■ EXERCISE DIRECTIONS
Each line of the records that holds "plus" should be shown in full.

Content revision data
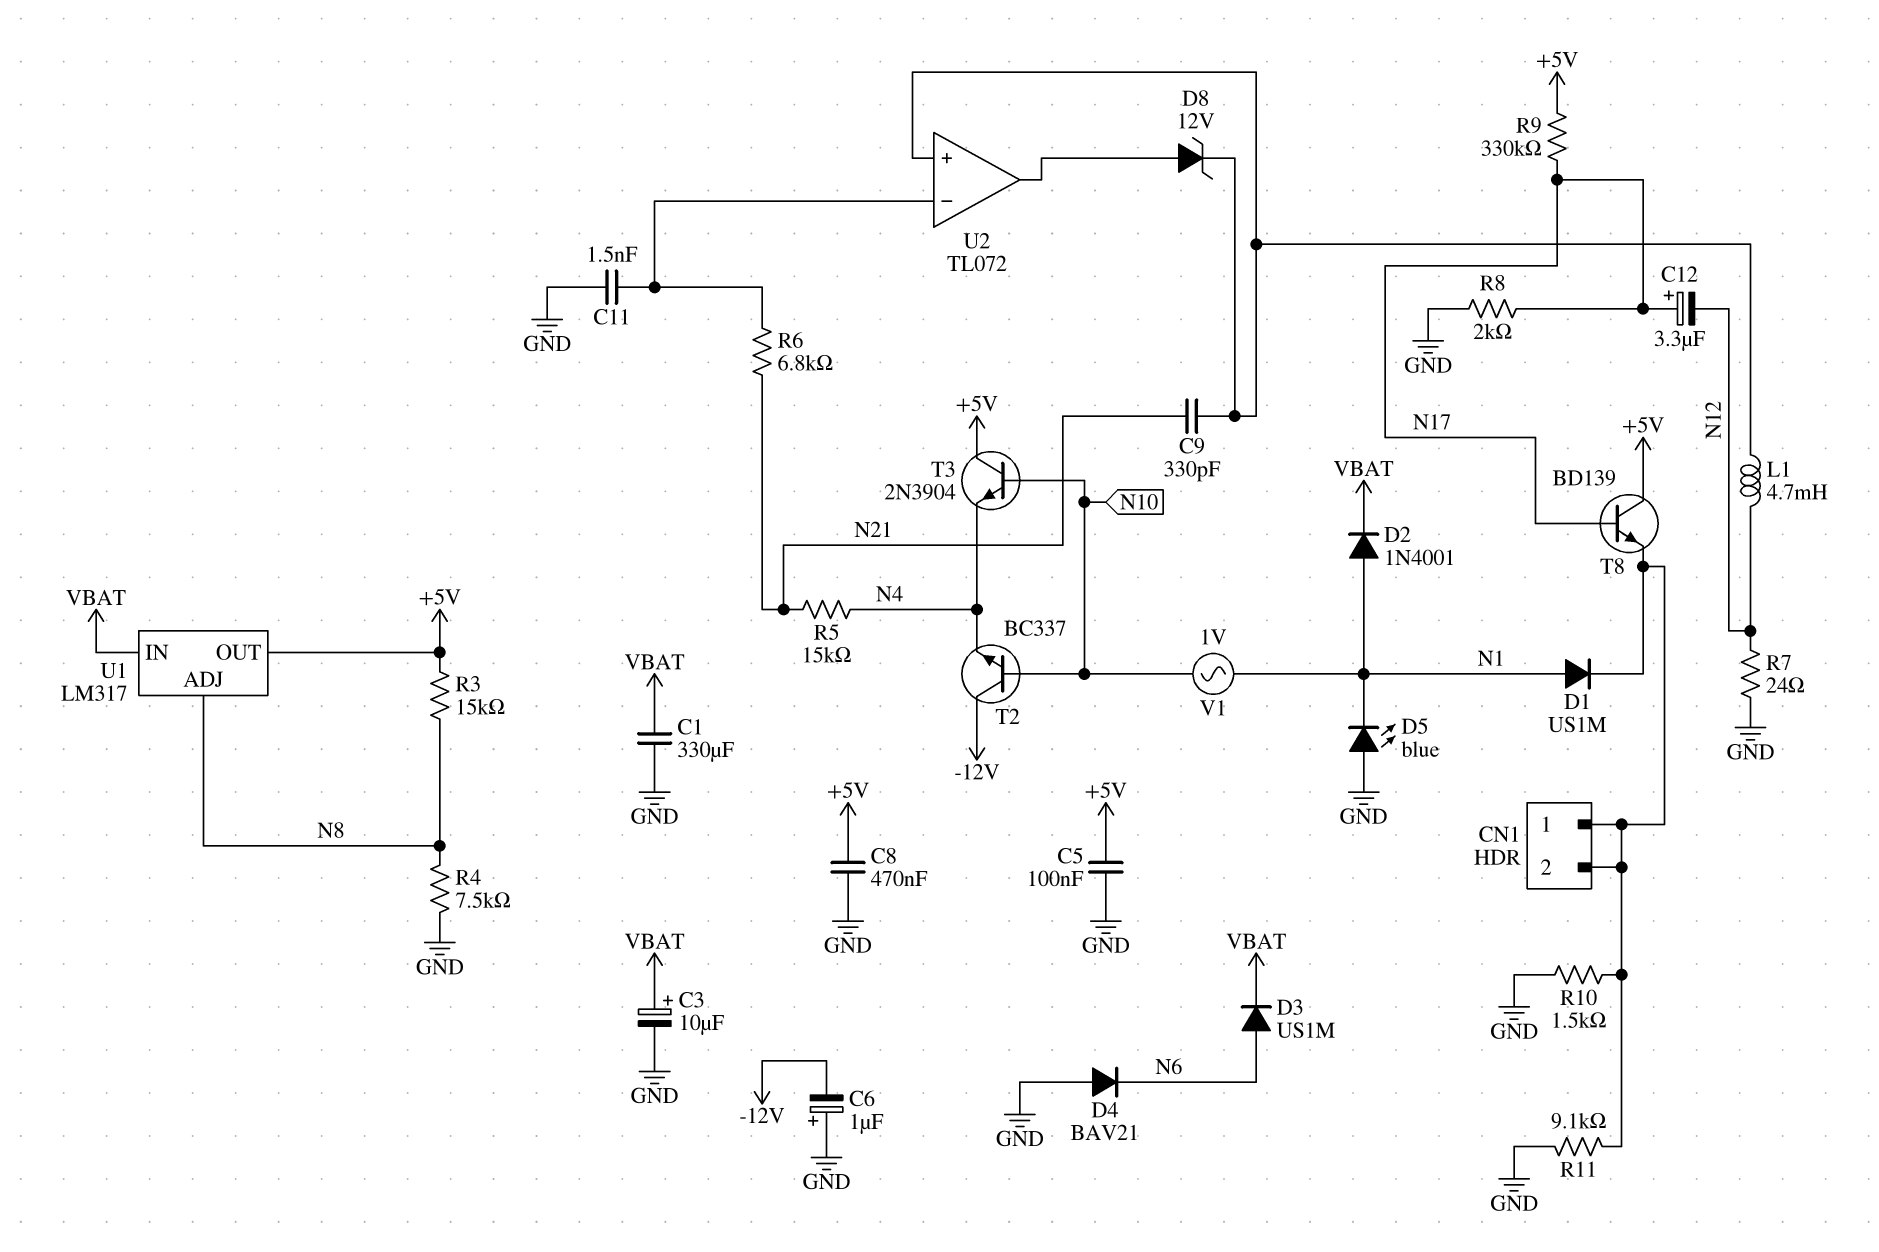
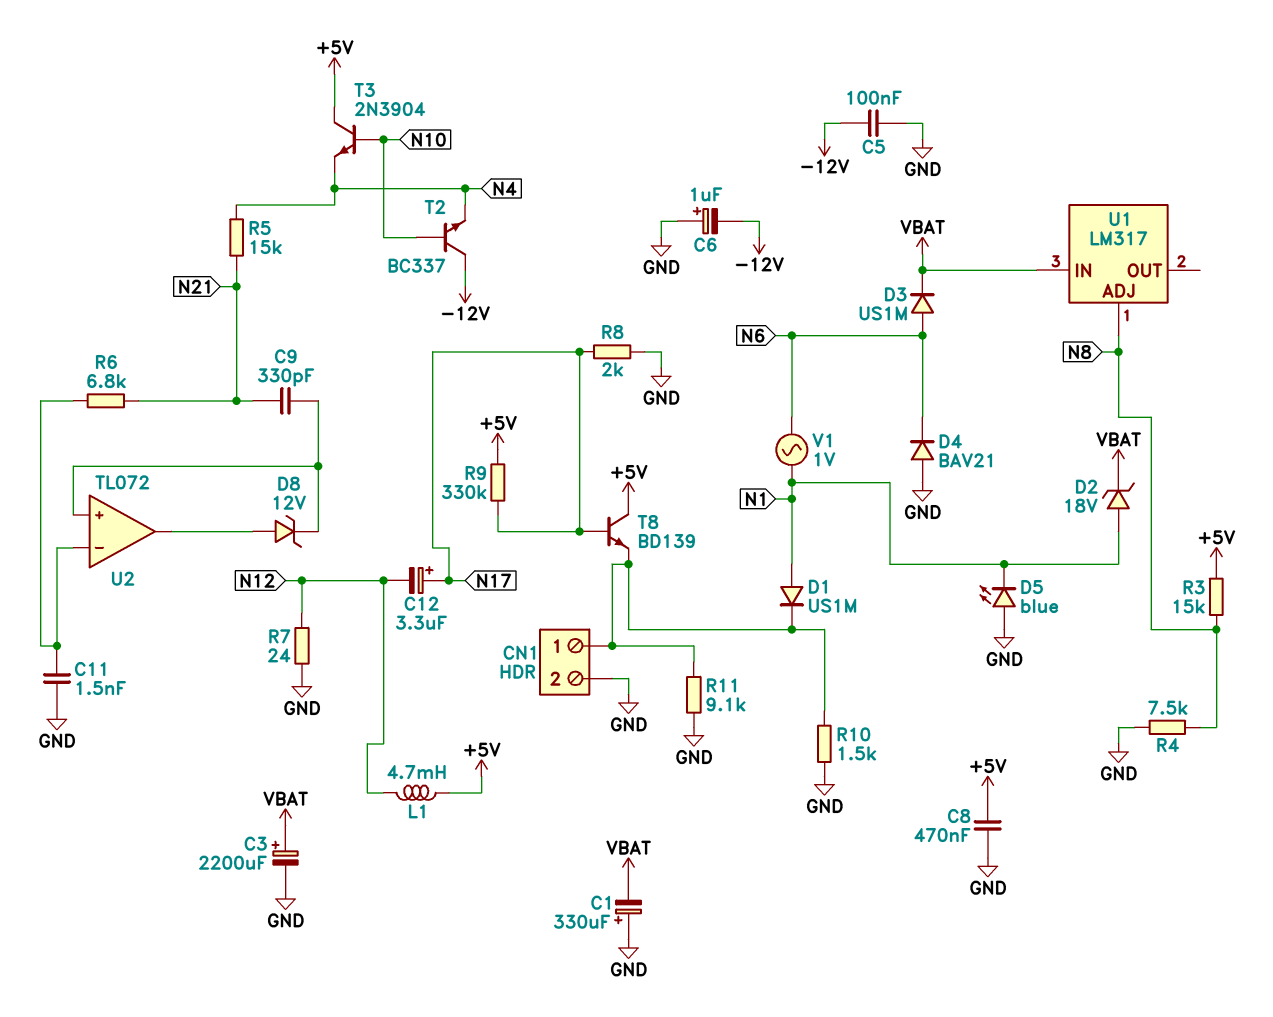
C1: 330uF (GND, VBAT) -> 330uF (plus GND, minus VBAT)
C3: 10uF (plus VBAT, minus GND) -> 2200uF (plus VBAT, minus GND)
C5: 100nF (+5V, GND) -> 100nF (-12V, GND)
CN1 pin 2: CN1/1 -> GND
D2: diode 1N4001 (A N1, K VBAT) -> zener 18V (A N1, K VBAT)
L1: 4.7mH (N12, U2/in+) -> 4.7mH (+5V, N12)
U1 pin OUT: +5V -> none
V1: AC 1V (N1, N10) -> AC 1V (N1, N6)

■ EXERCISE RESULT
C1: 330uF (GND, VBAT) -> 330uF (plus GND, minus VBAT)
C3: 10uF (plus VBAT, minus GND) -> 2200uF (plus VBAT, minus GND)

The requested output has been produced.